(Beginning of Given information)
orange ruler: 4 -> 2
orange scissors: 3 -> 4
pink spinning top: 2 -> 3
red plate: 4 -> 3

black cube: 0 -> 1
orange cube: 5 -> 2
(End of Given information)
▶ Requirement: Every line that contains the string "orange" should be copied from the entries.

▶ The completed task:
orange ruler: 4 -> 2
orange scissors: 3 -> 4
orange cube: 5 -> 2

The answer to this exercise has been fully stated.